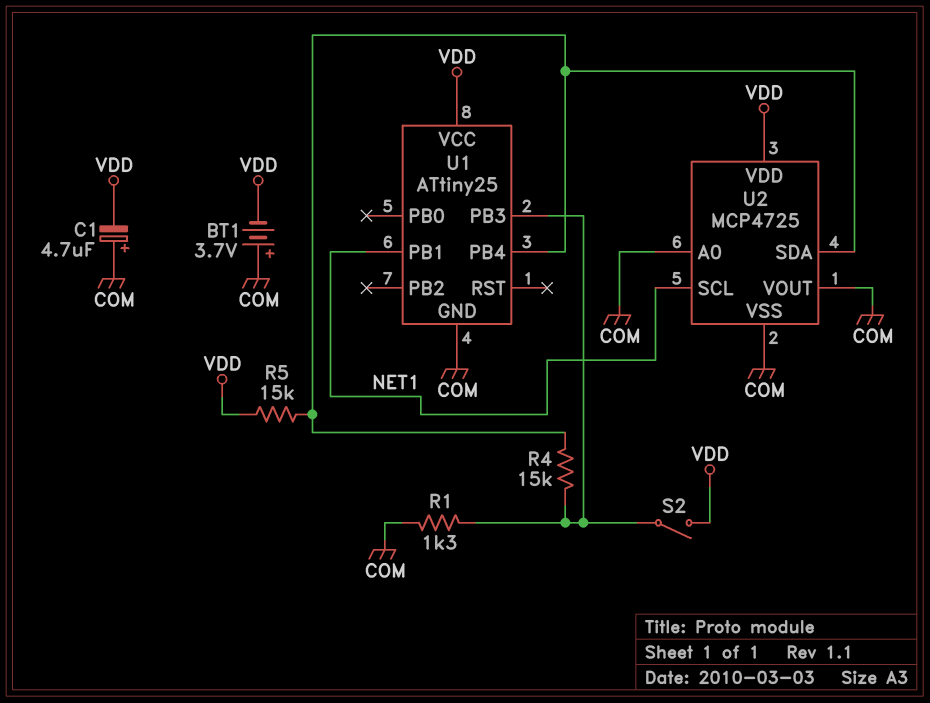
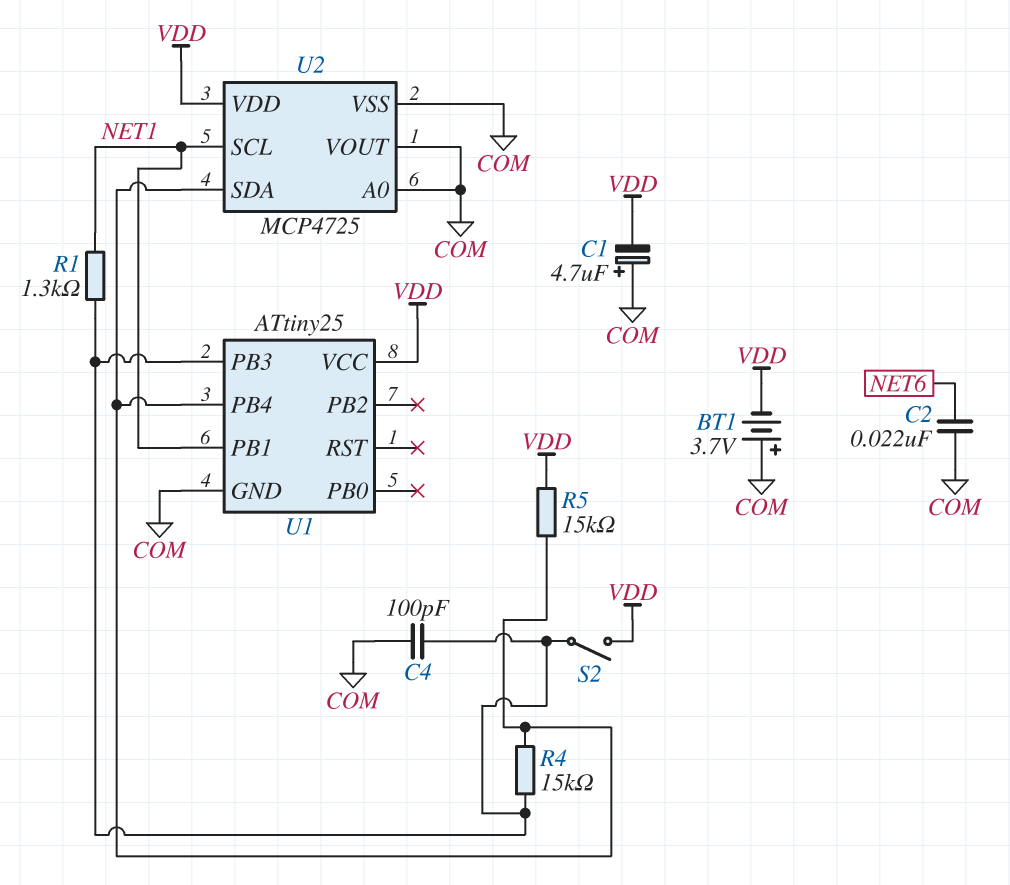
C2: none -> 22nF (COM, NET6)
C4: none -> 100pF (COM, U1/PB3)
R1: 1.3k (COM, U1/PB3) -> 1.3k (NET1, U1/PB3)

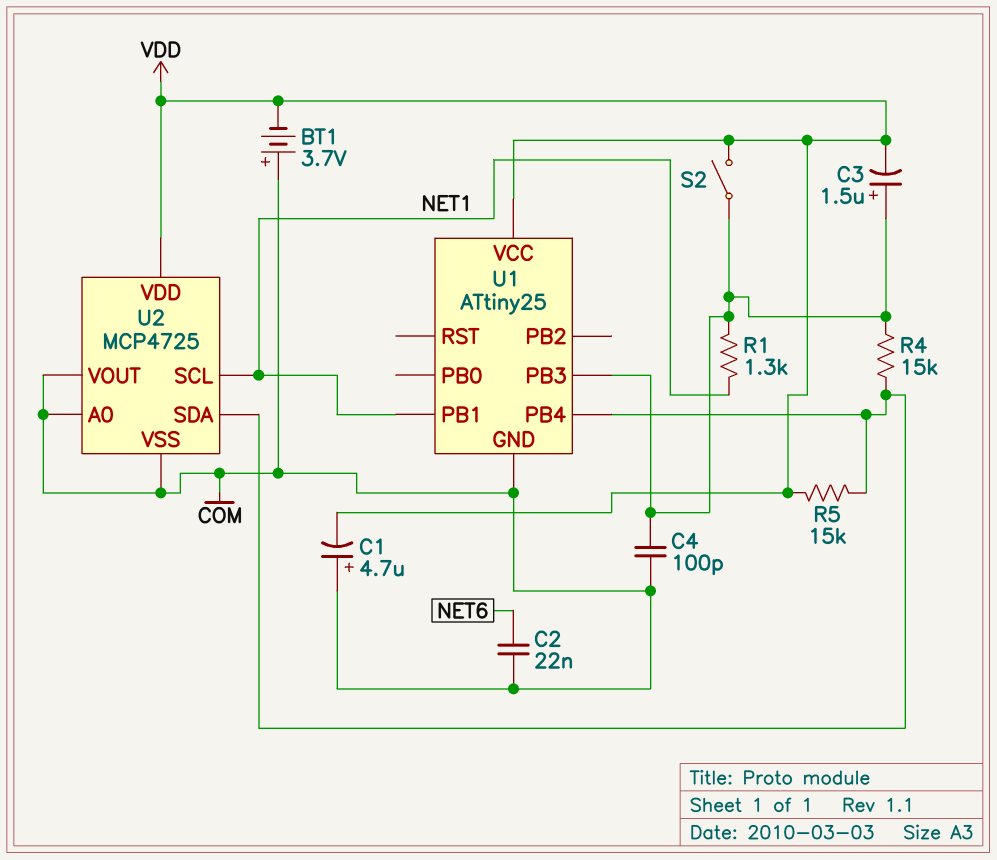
C3: none -> 1.5uF (plus U1/PB3, minus VDD)

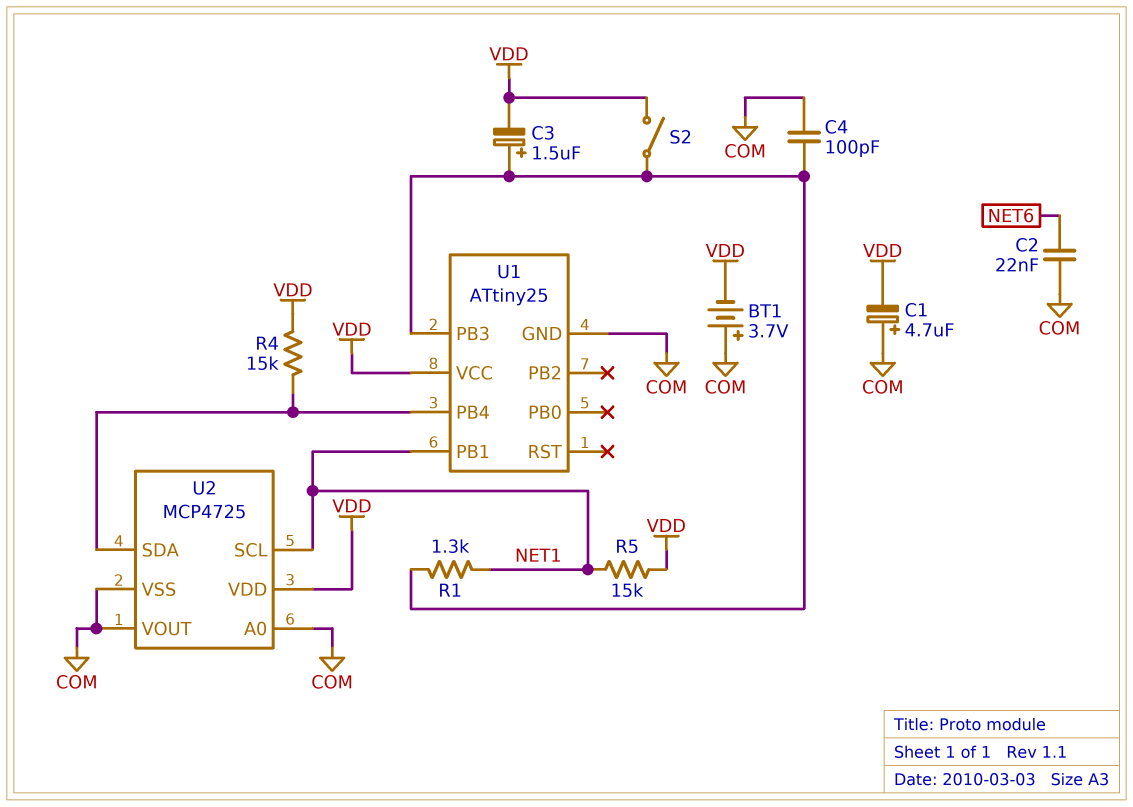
R4: 15k (U1/PB3, U1/PB4) -> 15k (U1/PB4, VDD)
R5: 15k (U1/PB4, VDD) -> 15k (NET1, VDD)

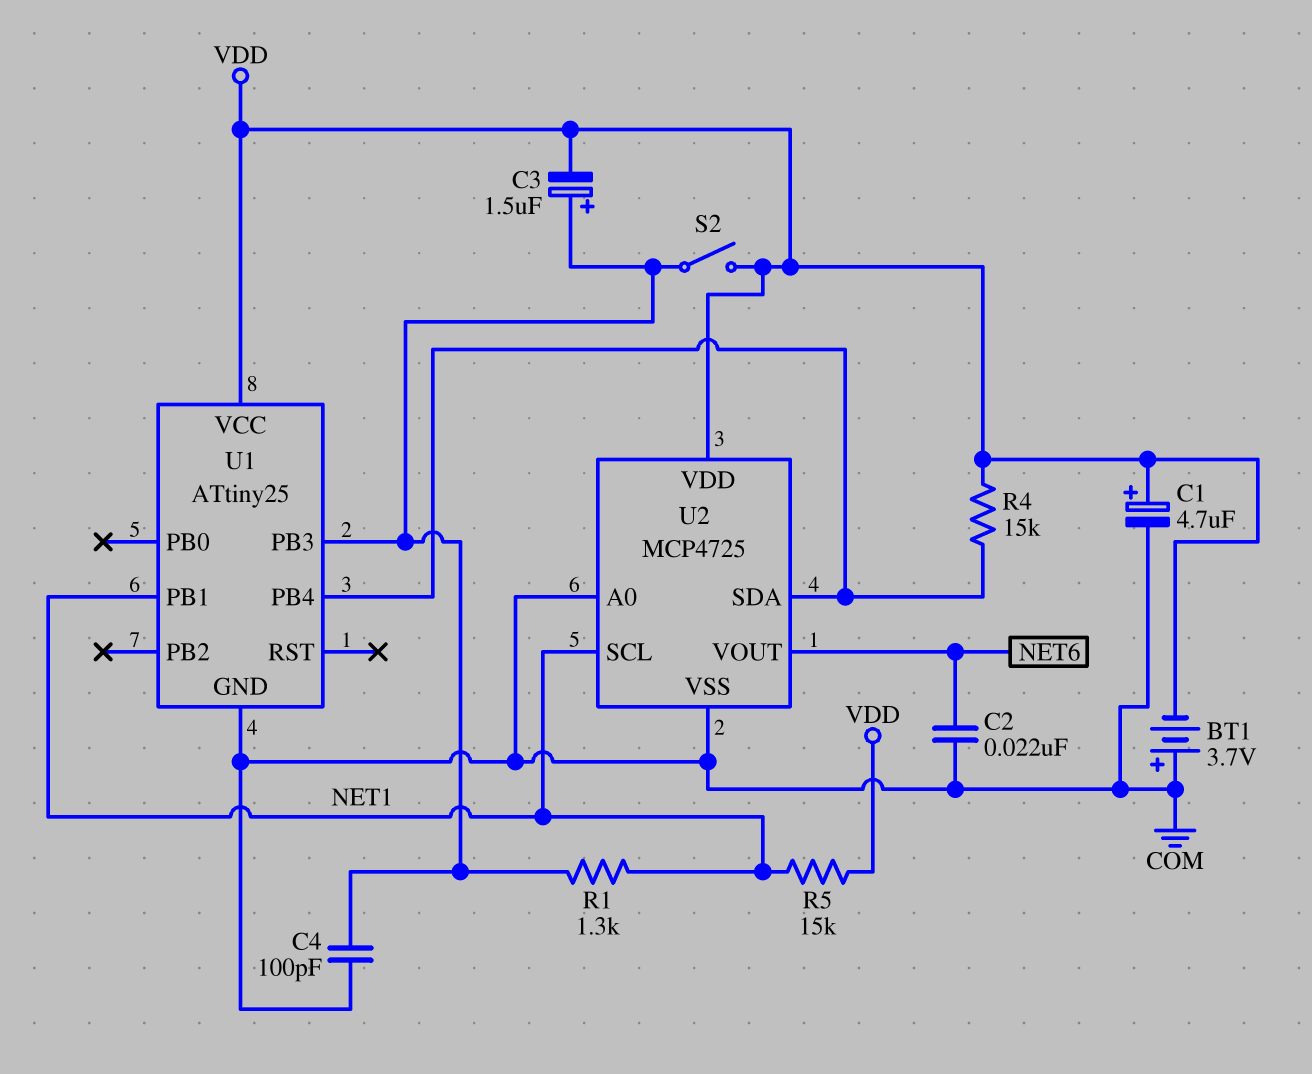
C1: 4.7uF (plus COM, minus VDD) -> 4.7uF (plus VDD, minus COM)
U2 pin VOUT: COM -> NET6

PROBLEM DETAILS
Every line of the data should be copied as it stands, without the images.

TASK ANSWER
C2: none -> 22nF (COM, NET6)
C4: none -> 100pF (COM, U1/PB3)
R1: 1.3k (COM, U1/PB3) -> 1.3k (NET1, U1/PB3)

C3: none -> 1.5uF (plus U1/PB3, minus VDD)

R4: 15k (U1/PB3, U1/PB4) -> 15k (U1/PB4, VDD)
R5: 15k (U1/PB4, VDD) -> 15k (NET1, VDD)

C1: 4.7uF (plus COM, minus VDD) -> 4.7uF (plus VDD, minus COM)
U2 pin VOUT: COM -> NET6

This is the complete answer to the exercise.